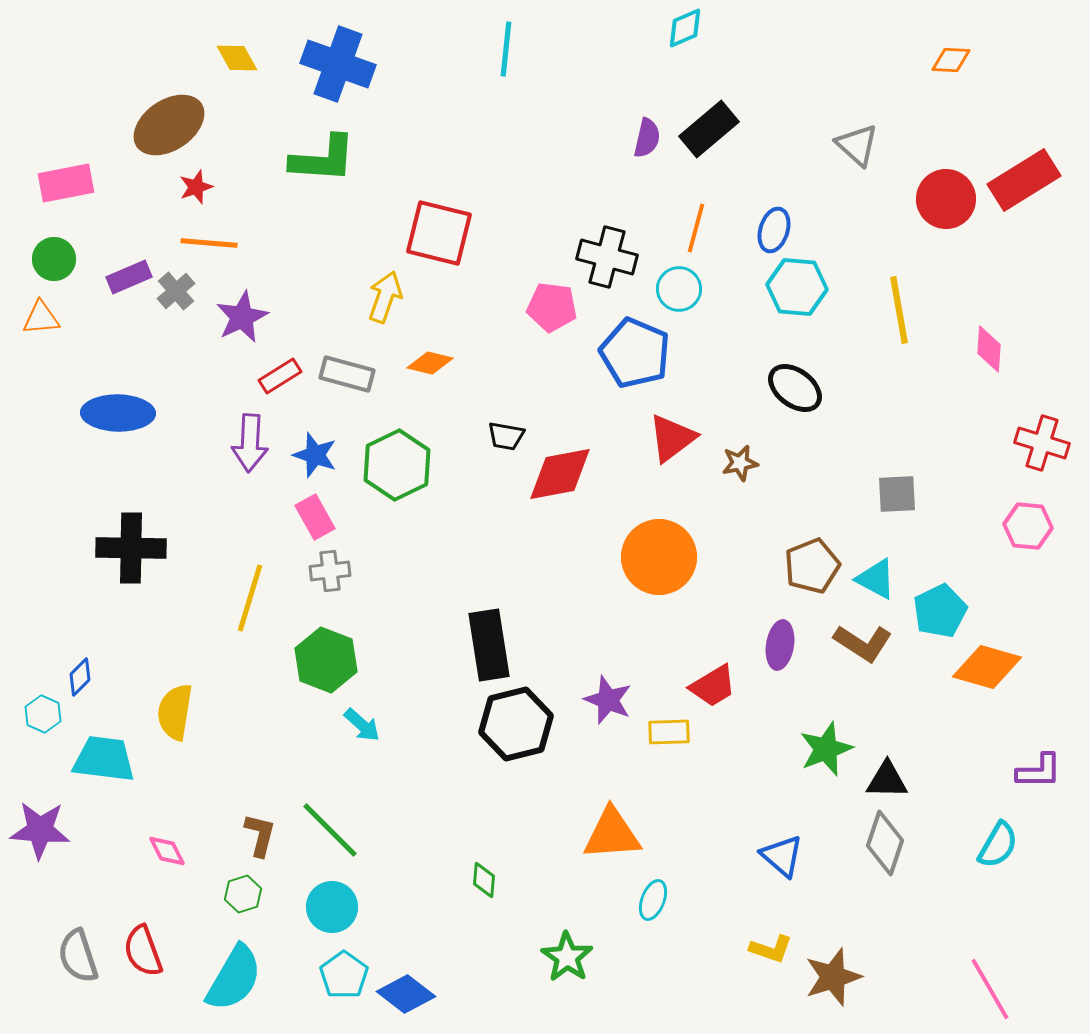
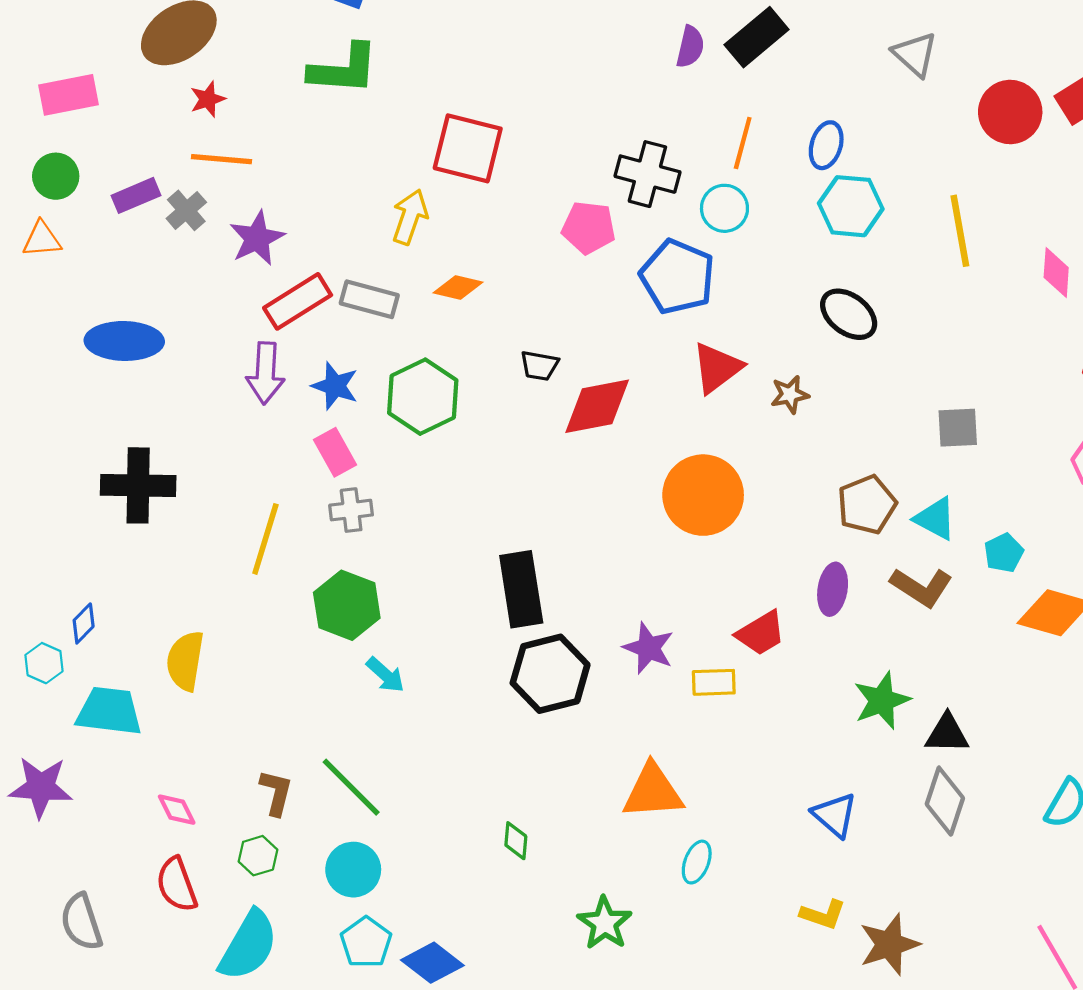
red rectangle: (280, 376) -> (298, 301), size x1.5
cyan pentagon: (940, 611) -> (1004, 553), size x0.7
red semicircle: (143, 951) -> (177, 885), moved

* * *

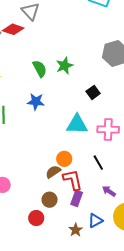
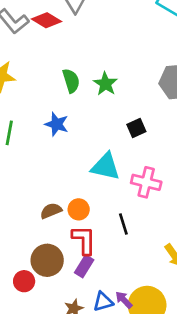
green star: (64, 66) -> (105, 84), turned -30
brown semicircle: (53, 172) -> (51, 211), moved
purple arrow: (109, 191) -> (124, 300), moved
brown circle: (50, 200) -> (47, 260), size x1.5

--

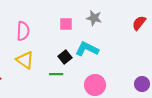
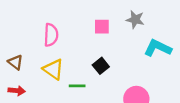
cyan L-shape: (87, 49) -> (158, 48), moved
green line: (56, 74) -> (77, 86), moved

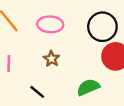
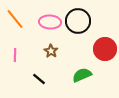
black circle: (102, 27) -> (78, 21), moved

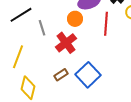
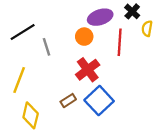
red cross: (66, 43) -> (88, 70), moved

What to do: Return the material from the line containing "green line: (56, 74) -> (77, 86), moved" through the line containing "red cross: (66, 43) -> (88, 70), moved", exactly and in full, but without its pictures.

Answer for the task:
green line: (56, 74) -> (77, 86), moved

black circle: (102, 27) -> (78, 21), moved

red cross: (66, 43) -> (88, 70), moved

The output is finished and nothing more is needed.